### Activity
Report each line of the data that contains the string "degrees".

### Source data

▽

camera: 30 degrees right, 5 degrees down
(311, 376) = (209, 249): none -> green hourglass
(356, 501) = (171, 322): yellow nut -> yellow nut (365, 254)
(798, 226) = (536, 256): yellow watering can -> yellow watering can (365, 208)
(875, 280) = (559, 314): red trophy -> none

△
▽

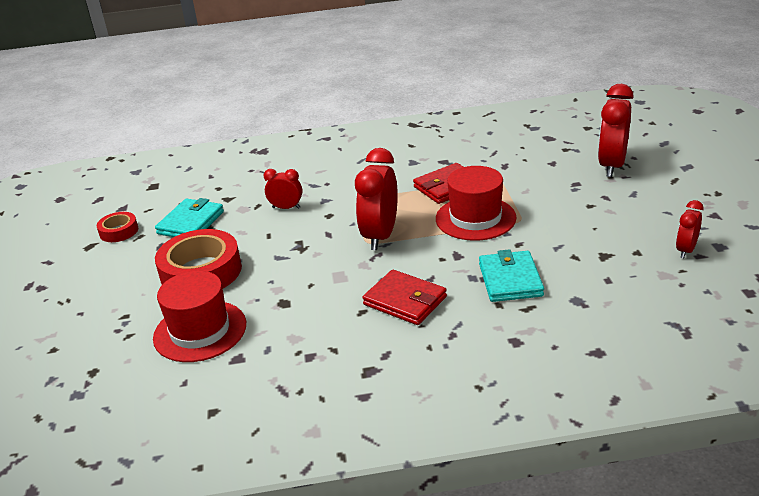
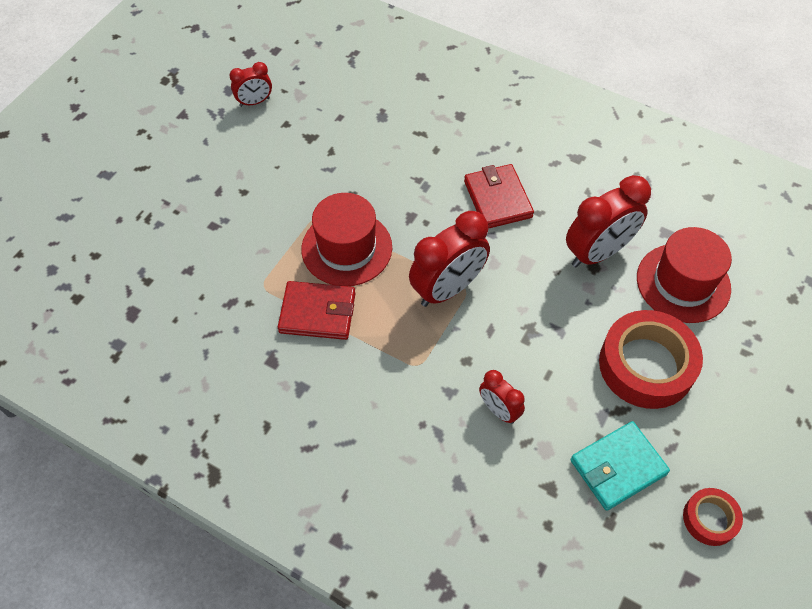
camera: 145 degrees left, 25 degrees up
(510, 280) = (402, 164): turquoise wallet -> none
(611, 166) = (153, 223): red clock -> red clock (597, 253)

△
▽

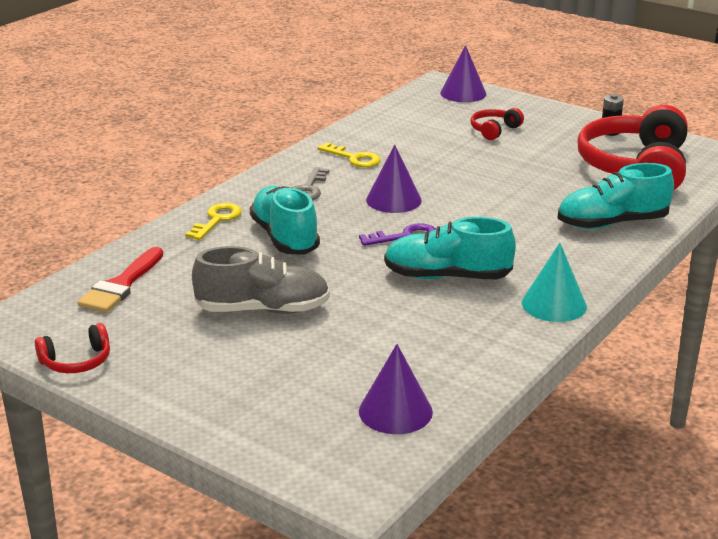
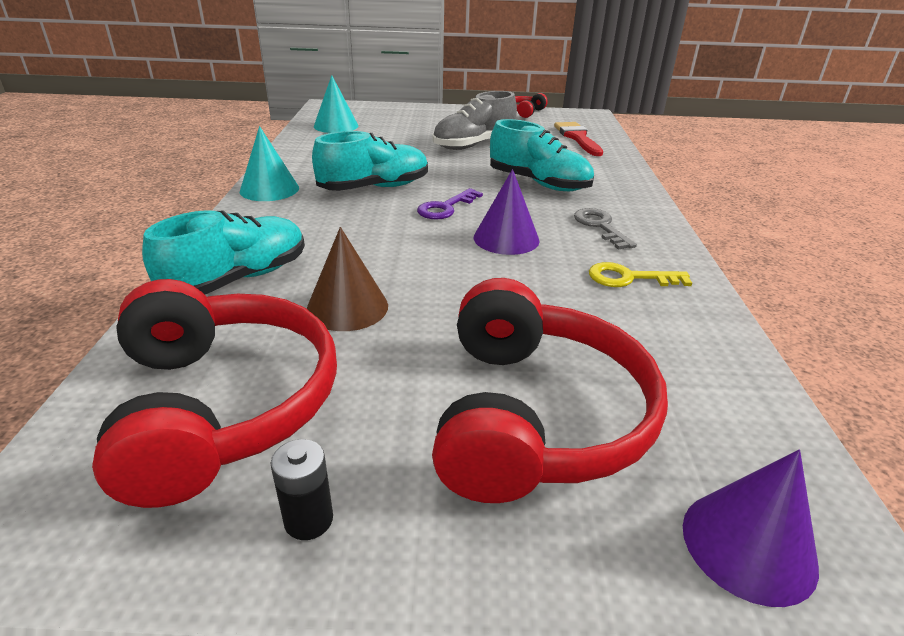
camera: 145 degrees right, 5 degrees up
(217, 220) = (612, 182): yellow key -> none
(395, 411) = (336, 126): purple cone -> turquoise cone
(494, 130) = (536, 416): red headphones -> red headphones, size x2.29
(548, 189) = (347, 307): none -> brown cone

△

### Solution to this exercise
camera: 30 degrees right, 5 degrees down
camera: 145 degrees left, 25 degrees up
camera: 145 degrees right, 5 degrees up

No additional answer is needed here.